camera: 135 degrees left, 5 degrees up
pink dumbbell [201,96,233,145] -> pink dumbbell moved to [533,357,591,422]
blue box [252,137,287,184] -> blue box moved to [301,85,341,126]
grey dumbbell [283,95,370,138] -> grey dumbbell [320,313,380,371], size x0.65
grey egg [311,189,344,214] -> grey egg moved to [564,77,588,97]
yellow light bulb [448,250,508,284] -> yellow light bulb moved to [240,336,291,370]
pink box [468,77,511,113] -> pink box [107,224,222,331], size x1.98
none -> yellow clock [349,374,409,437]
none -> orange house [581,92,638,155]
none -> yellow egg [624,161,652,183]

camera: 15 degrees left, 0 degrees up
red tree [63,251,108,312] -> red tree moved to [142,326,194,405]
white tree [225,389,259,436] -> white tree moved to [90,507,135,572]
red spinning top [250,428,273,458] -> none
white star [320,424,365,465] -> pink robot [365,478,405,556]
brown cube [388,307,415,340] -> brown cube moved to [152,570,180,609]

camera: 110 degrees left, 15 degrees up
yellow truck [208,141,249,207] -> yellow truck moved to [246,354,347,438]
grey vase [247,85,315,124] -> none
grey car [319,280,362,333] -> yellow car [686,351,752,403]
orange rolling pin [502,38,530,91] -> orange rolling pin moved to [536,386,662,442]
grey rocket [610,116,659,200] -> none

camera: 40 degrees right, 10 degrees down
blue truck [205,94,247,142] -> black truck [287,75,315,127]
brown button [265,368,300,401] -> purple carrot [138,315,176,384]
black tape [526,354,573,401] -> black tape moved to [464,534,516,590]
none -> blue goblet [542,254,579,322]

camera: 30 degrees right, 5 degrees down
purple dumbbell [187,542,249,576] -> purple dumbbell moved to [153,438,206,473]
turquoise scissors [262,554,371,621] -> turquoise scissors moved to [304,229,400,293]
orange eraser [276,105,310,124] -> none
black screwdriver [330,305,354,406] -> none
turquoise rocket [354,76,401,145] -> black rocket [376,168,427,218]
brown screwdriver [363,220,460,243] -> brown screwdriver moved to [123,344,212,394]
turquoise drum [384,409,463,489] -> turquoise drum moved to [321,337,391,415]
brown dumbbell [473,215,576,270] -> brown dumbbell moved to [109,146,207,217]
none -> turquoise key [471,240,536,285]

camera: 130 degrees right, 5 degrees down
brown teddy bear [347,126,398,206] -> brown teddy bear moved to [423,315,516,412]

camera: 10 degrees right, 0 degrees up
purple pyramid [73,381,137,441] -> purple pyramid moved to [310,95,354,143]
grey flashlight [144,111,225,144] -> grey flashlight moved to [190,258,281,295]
========================================================================
*PROMPT:*
Please set down each of the entries above exactly as given.

*SOLUTION TO THIS TASK:*
camera: 135 degrees left, 5 degrees up
pink dumbbell [201,96,233,145] -> pink dumbbell moved to [533,357,591,422]
blue box [252,137,287,184] -> blue box moved to [301,85,341,126]
grey dumbbell [283,95,370,138] -> grey dumbbell [320,313,380,371], size x0.65
grey egg [311,189,344,214] -> grey egg moved to [564,77,588,97]
yellow light bulb [448,250,508,284] -> yellow light bulb moved to [240,336,291,370]
pink box [468,77,511,113] -> pink box [107,224,222,331], size x1.98
none -> yellow clock [349,374,409,437]
none -> orange house [581,92,638,155]
none -> yellow egg [624,161,652,183]

camera: 15 degrees left, 0 degrees up
red tree [63,251,108,312] -> red tree moved to [142,326,194,405]
white tree [225,389,259,436] -> white tree moved to [90,507,135,572]
red spinning top [250,428,273,458] -> none
white star [320,424,365,465] -> pink robot [365,478,405,556]
brown cube [388,307,415,340] -> brown cube moved to [152,570,180,609]

camera: 110 degrees left, 15 degrees up
yellow truck [208,141,249,207] -> yellow truck moved to [246,354,347,438]
grey vase [247,85,315,124] -> none
grey car [319,280,362,333] -> yellow car [686,351,752,403]
orange rolling pin [502,38,530,91] -> orange rolling pin moved to [536,386,662,442]
grey rocket [610,116,659,200] -> none

camera: 40 degrees right, 10 degrees down
blue truck [205,94,247,142] -> black truck [287,75,315,127]
brown button [265,368,300,401] -> purple carrot [138,315,176,384]
black tape [526,354,573,401] -> black tape moved to [464,534,516,590]
none -> blue goblet [542,254,579,322]

camera: 30 degrees right, 5 degrees down
purple dumbbell [187,542,249,576] -> purple dumbbell moved to [153,438,206,473]
turquoise scissors [262,554,371,621] -> turquoise scissors moved to [304,229,400,293]
orange eraser [276,105,310,124] -> none
black screwdriver [330,305,354,406] -> none
turquoise rocket [354,76,401,145] -> black rocket [376,168,427,218]
brown screwdriver [363,220,460,243] -> brown screwdriver moved to [123,344,212,394]
turquoise drum [384,409,463,489] -> turquoise drum moved to [321,337,391,415]
brown dumbbell [473,215,576,270] -> brown dumbbell moved to [109,146,207,217]
none -> turquoise key [471,240,536,285]

camera: 130 degrees right, 5 degrees down
brown teddy bear [347,126,398,206] -> brown teddy bear moved to [423,315,516,412]

camera: 10 degrees right, 0 degrees up
purple pyramid [73,381,137,441] -> purple pyramid moved to [310,95,354,143]
grey flashlight [144,111,225,144] -> grey flashlight moved to [190,258,281,295]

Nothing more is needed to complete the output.